What this task involves
Check each line of the material that follows, and copy those holding the string "capsule".

Given information
- - -

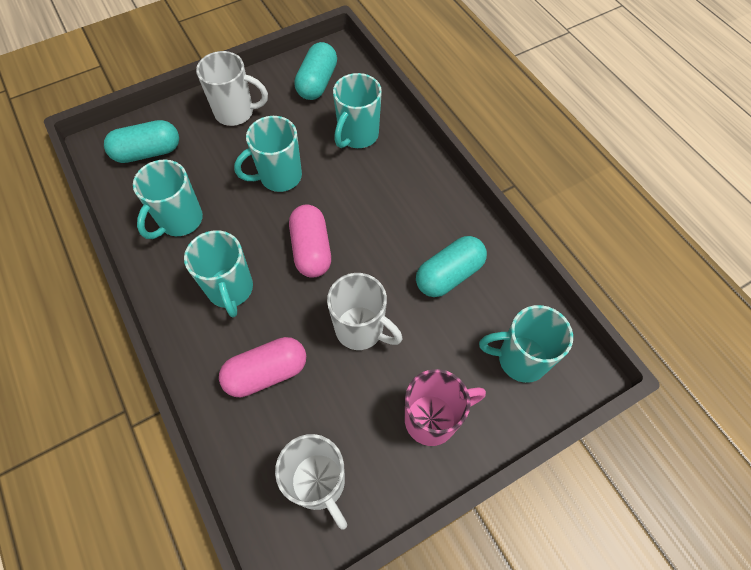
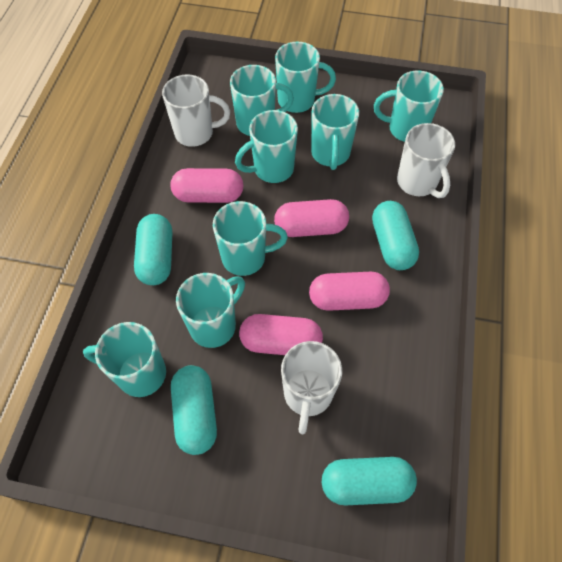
pink capsule: 2 -> 4
pink mug: 1 -> 0
turquoise capsule: 3 -> 4
turquoise mug: 5 -> 8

- - -

Exercise answer
pink capsule: 2 -> 4
turquoise capsule: 3 -> 4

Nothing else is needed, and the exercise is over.